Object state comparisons
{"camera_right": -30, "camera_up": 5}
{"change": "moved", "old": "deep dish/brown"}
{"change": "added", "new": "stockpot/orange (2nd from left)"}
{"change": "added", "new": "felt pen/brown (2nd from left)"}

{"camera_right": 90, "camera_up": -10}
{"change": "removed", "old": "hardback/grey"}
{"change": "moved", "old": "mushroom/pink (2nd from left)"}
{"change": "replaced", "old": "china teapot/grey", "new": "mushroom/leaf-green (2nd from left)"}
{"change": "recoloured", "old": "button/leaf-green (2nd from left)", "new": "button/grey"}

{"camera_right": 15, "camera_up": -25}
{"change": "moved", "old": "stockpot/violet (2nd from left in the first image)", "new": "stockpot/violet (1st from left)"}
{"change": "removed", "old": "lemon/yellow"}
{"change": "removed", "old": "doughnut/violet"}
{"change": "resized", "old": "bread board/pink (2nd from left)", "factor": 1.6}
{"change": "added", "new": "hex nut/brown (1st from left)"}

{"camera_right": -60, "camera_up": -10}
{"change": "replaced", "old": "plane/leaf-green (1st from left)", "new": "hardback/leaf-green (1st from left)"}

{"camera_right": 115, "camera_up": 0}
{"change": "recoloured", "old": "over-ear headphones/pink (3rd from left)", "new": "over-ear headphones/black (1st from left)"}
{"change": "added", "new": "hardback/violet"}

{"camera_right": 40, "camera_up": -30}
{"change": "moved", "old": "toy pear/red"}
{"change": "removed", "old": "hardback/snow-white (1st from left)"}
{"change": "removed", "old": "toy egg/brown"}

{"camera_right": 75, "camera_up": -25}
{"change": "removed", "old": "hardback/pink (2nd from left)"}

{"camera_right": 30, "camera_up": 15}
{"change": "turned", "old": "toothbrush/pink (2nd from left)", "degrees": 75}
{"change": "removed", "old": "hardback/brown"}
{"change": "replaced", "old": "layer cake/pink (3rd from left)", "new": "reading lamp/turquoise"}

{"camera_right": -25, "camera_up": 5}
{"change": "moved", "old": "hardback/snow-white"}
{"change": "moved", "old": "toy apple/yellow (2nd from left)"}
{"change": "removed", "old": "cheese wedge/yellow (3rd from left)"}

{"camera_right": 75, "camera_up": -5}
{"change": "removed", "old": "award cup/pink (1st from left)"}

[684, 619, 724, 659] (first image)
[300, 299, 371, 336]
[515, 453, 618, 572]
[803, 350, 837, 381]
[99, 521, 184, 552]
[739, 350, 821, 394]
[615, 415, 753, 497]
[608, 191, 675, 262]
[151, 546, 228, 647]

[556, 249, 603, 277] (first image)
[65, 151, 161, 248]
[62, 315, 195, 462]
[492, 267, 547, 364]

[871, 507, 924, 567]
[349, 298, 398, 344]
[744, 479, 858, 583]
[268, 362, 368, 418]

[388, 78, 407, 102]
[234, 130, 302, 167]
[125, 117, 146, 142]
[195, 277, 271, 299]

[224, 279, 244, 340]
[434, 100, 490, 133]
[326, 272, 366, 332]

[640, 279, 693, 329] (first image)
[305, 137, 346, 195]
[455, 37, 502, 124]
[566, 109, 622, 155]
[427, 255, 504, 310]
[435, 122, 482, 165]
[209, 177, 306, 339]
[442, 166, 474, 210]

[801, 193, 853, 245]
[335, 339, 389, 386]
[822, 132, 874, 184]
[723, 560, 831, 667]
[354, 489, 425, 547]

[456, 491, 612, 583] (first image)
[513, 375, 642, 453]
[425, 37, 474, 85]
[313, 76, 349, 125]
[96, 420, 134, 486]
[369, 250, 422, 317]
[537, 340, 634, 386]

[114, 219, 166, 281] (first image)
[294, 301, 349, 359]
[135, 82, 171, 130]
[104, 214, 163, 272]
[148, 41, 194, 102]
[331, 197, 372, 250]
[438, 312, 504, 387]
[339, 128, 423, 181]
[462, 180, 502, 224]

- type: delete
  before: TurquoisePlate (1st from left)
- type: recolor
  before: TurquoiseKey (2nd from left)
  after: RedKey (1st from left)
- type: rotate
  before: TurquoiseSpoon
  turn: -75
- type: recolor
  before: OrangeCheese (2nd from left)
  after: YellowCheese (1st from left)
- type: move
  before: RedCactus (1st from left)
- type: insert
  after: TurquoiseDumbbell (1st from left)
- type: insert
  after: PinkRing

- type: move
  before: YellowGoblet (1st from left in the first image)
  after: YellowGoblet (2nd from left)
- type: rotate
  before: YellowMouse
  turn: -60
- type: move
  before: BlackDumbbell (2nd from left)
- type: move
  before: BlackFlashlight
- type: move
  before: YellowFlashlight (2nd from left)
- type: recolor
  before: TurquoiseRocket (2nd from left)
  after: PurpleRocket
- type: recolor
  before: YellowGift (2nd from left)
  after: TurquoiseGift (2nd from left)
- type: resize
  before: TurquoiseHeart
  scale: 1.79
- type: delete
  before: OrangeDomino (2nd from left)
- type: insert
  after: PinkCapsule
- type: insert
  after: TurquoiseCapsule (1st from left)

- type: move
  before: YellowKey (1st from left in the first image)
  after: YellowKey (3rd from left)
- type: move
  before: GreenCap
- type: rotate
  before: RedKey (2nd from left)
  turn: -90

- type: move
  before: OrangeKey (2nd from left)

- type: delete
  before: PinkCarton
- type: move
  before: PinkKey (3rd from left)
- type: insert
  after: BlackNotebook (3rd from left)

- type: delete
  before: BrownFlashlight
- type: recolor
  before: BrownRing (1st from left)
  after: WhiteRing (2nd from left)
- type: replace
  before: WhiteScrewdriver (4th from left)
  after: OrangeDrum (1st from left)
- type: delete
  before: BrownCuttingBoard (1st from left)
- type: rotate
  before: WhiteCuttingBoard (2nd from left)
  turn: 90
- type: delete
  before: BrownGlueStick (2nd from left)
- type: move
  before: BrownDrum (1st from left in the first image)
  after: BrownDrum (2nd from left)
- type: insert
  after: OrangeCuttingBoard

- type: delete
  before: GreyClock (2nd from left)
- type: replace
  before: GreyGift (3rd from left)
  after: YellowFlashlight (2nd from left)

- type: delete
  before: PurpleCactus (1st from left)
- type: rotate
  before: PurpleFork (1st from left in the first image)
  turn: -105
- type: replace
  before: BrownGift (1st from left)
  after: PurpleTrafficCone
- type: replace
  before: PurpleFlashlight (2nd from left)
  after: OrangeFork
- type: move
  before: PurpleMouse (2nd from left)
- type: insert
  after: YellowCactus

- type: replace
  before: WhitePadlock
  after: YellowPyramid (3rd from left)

PROBLEM: The answer is the lines above between the line holding "[803, 350, 837, 381]" and the line holding "[608, 191, 675, 262]", inclusive, each written out exactly, and no others.

RESPONSE BOX:
[803, 350, 837, 381]
[99, 521, 184, 552]
[739, 350, 821, 394]
[615, 415, 753, 497]
[608, 191, 675, 262]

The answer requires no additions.